**The task**
Your task is to find every line of the listing that includes "fork" and copy it.

**Supplied data**
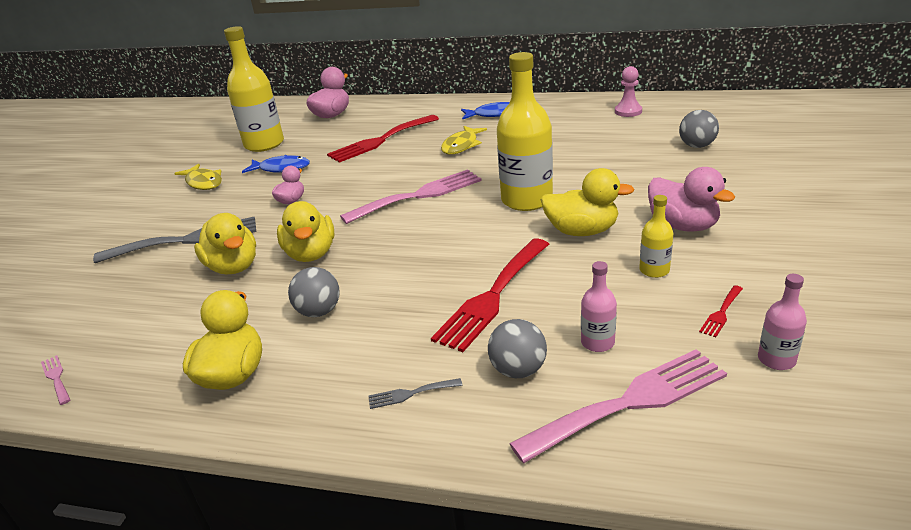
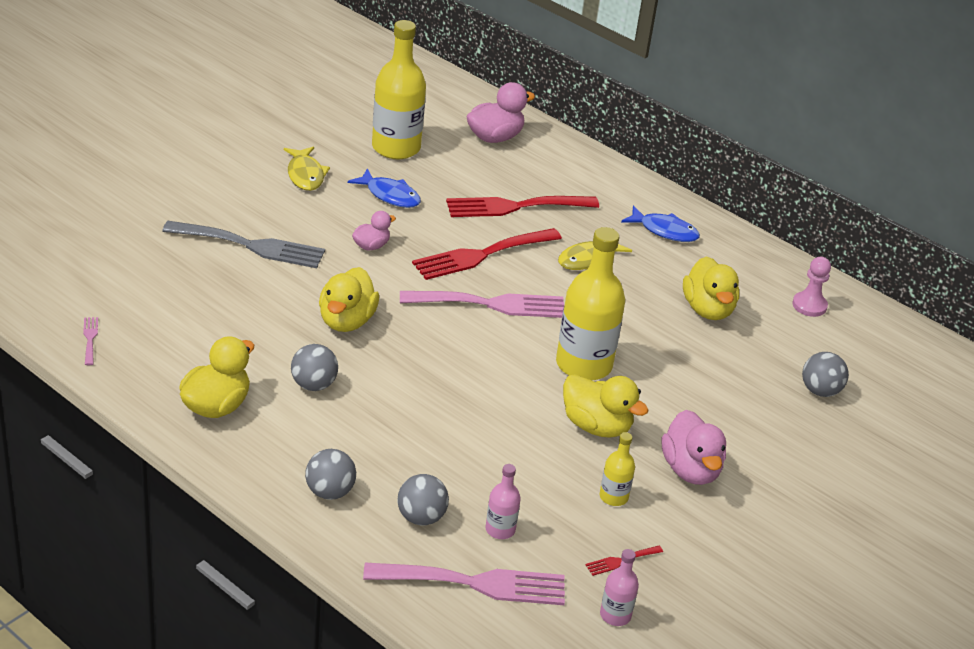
camera: 20 degrees right, 5 degrees up
(233, 267) = (274, 300): yellow duck -> yellow duck (708, 309)
(410, 394) = (330, 492): grey fork -> grey ball
(492, 297) = (459, 447): red fork -> red fork (481, 255)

**Solution below**
(410, 394) = (330, 492): grey fork -> grey ball
(492, 297) = (459, 447): red fork -> red fork (481, 255)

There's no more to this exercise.